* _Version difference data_
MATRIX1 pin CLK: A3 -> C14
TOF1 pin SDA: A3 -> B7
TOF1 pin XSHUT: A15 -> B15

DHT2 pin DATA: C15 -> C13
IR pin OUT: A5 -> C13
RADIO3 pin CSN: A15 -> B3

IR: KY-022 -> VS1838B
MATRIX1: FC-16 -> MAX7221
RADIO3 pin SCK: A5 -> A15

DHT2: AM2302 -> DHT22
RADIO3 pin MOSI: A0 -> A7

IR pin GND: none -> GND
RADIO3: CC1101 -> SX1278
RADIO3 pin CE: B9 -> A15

* _WORK ITEM_
Write all the entries again precisely as they were given.

* _TASK ANSWER_
MATRIX1 pin CLK: A3 -> C14
TOF1 pin SDA: A3 -> B7
TOF1 pin XSHUT: A15 -> B15

DHT2 pin DATA: C15 -> C13
IR pin OUT: A5 -> C13
RADIO3 pin CSN: A15 -> B3

IR: KY-022 -> VS1838B
MATRIX1: FC-16 -> MAX7221
RADIO3 pin SCK: A5 -> A15

DHT2: AM2302 -> DHT22
RADIO3 pin MOSI: A0 -> A7

IR pin GND: none -> GND
RADIO3: CC1101 -> SX1278
RADIO3 pin CE: B9 -> A15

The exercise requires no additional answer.